(Image sets with object changes)
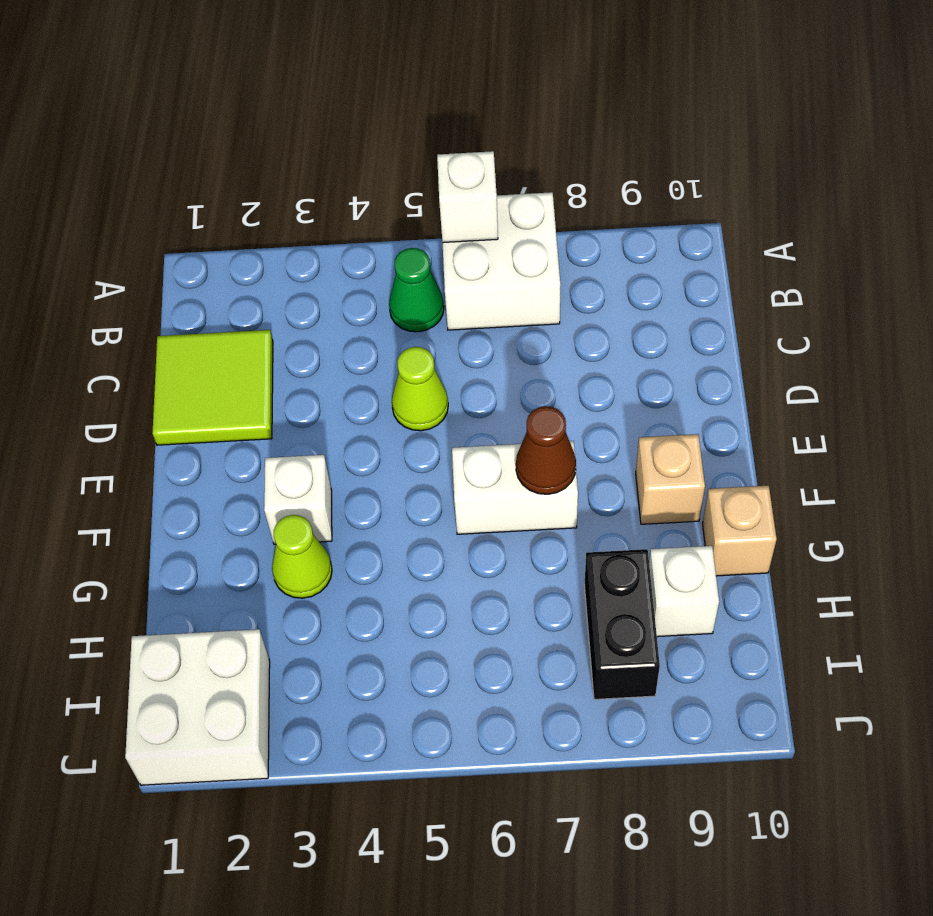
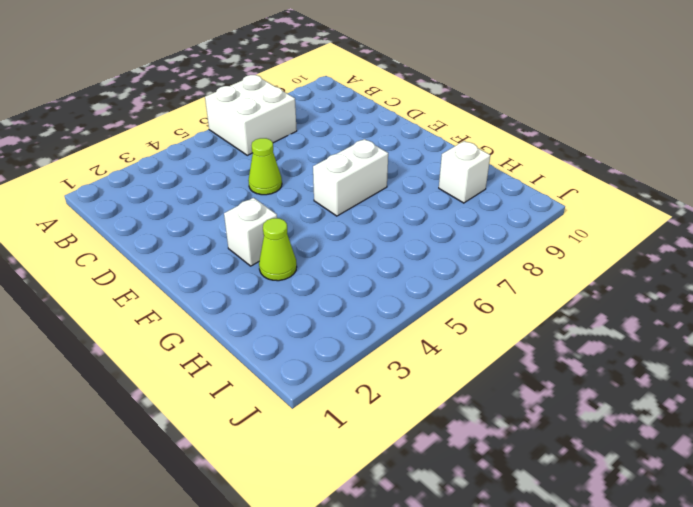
none -> green cone B5 level 1
none -> lime tile C1:D2 level 1
none -> tan brick F9 level 1

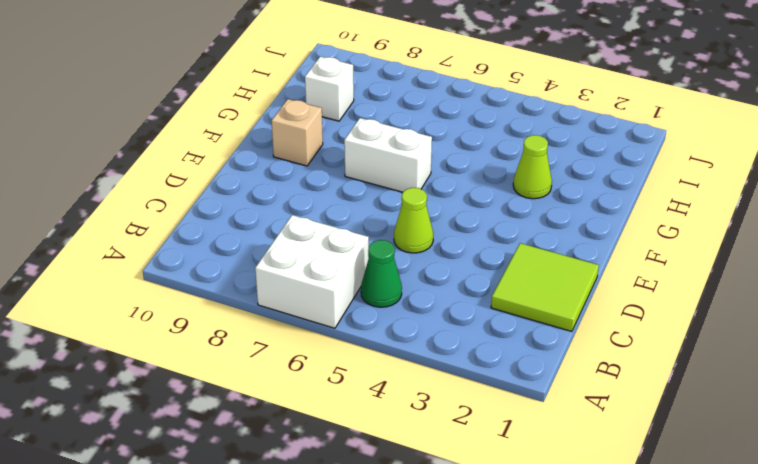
none -> white brick F3 level 1
none -> tan brick G10 level 1
none -> black brick H8:I8 level 1

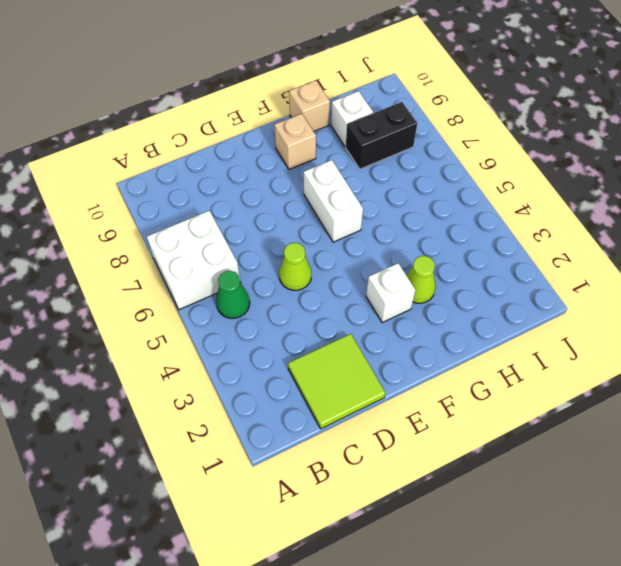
none -> white brick I1:J2 level 1
none -> white brick A6 level 2
none -> brown cone F7 level 2

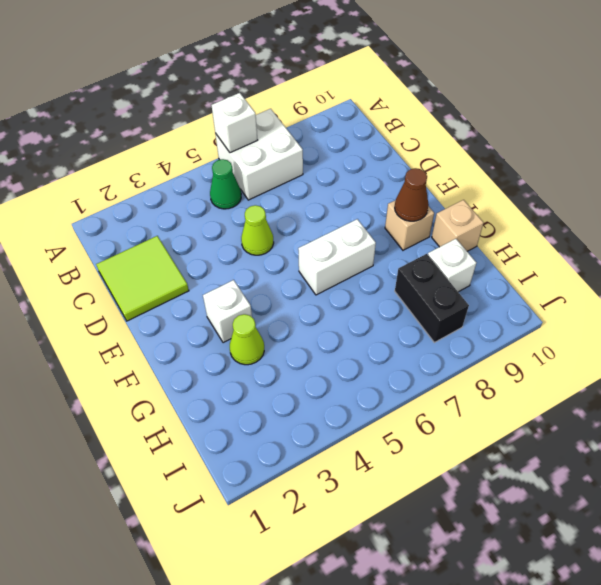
brown cone F9 level 2 -> brown cone F7 level 2
none -> white brick I1:J2 level 1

# [Problem to solve]
Your task is to set down exactly the lines that run from the line holding "none -> tan brick G10 level 1" through the close of the entries, including both ends. Pictures stay out.

# [Expected answer]
none -> tan brick G10 level 1
none -> black brick H8:I8 level 1

none -> white brick I1:J2 level 1
none -> white brick A6 level 2
none -> brown cone F7 level 2

brown cone F9 level 2 -> brown cone F7 level 2
none -> white brick I1:J2 level 1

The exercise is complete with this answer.